> [MATERIAL TO PROCESS]:
= Beginning of Section =

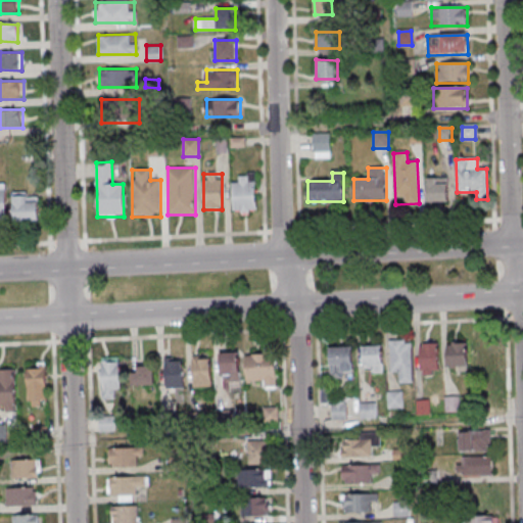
[(234,211),(256,211),(256,175),(234,175),(234,211)]
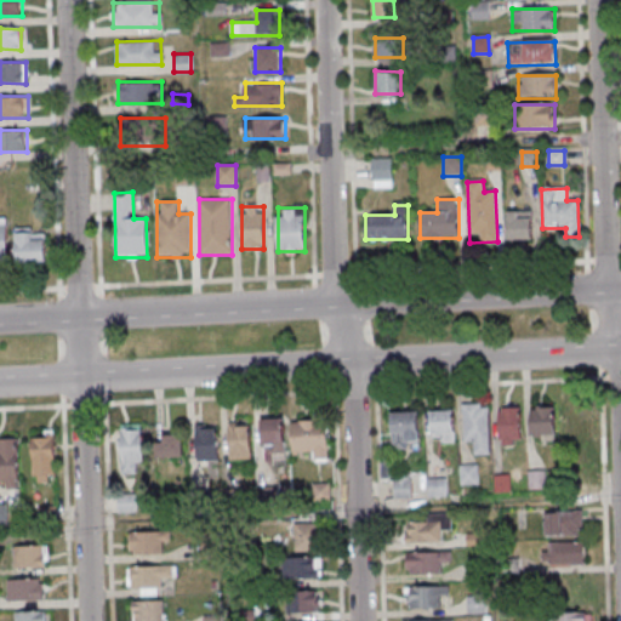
[(507,212),(507,241),(531,241),(531,212),(507,212)]
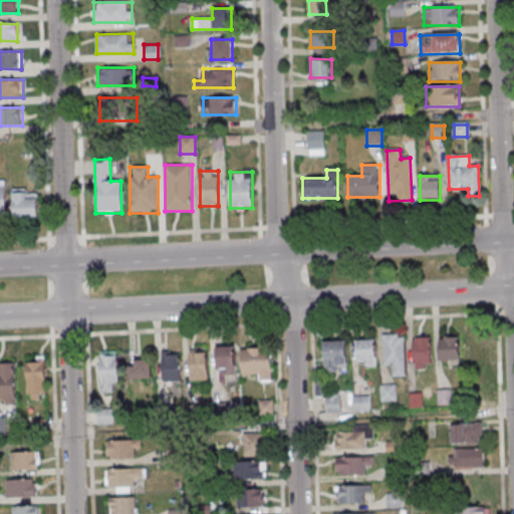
[(0,217),(8,218),(7,183),(0,183),(0,217)]
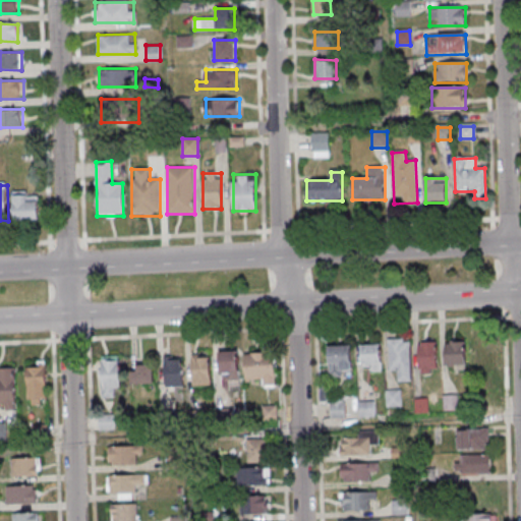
[(13,220),(38,220),(38,192),(13,192),(13,220)]
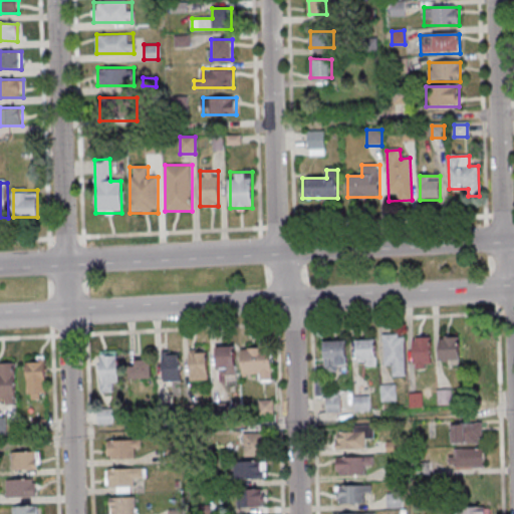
[(393,367),(393,377),(405,376),(405,335),(383,335),(383,367),(393,367)]
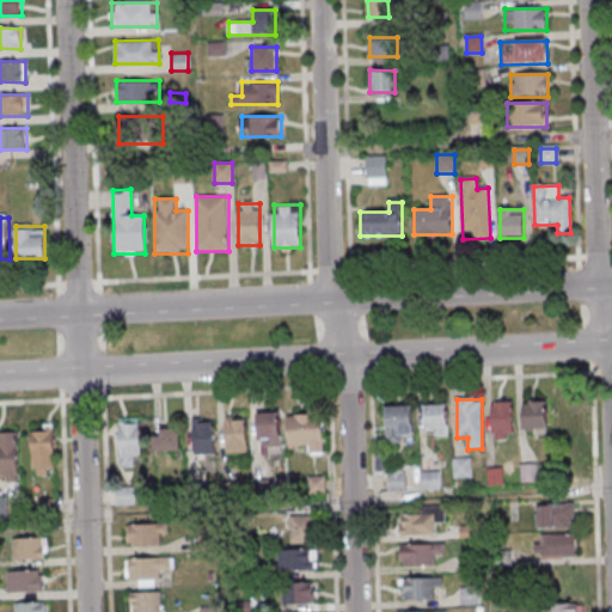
[(522,401),(522,429),(546,429),(546,401),(522,401)]
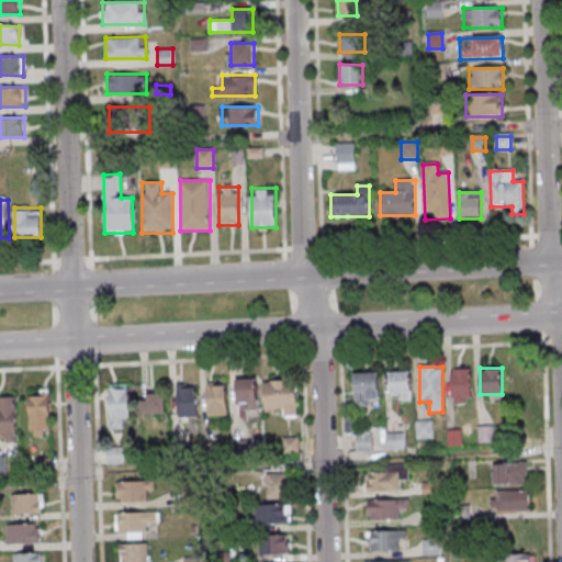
[(535,393),(535,368),(507,368),(507,393),(535,393)]
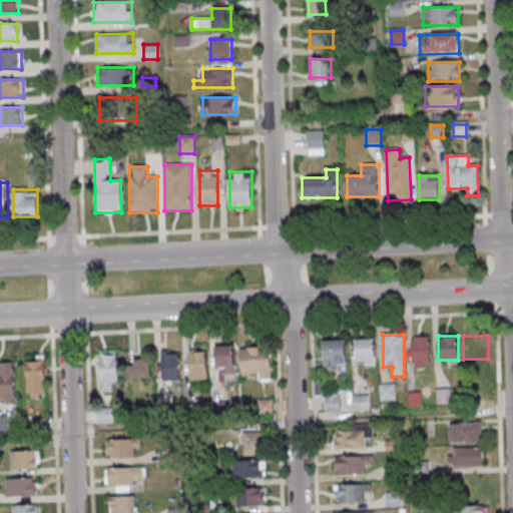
[(413,337),(413,368),(430,368),(430,337),(413,337)]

= End of Section =

> [WORK TO COMPLETE]:
The listing above must be printed again exactly, minus its pictures.

> [ANSWER BELOW]:
[(234,211),(256,211),(256,175),(234,175),(234,211)]
[(507,212),(507,241),(531,241),(531,212),(507,212)]
[(0,217),(8,218),(7,183),(0,183),(0,217)]
[(13,220),(38,220),(38,192),(13,192),(13,220)]
[(393,367),(393,377),(405,376),(405,335),(383,335),(383,367),(393,367)]
[(522,401),(522,429),(546,429),(546,401),(522,401)]
[(535,393),(535,368),(507,368),(507,393),(535,393)]
[(413,337),(413,368),(430,368),(430,337),(413,337)]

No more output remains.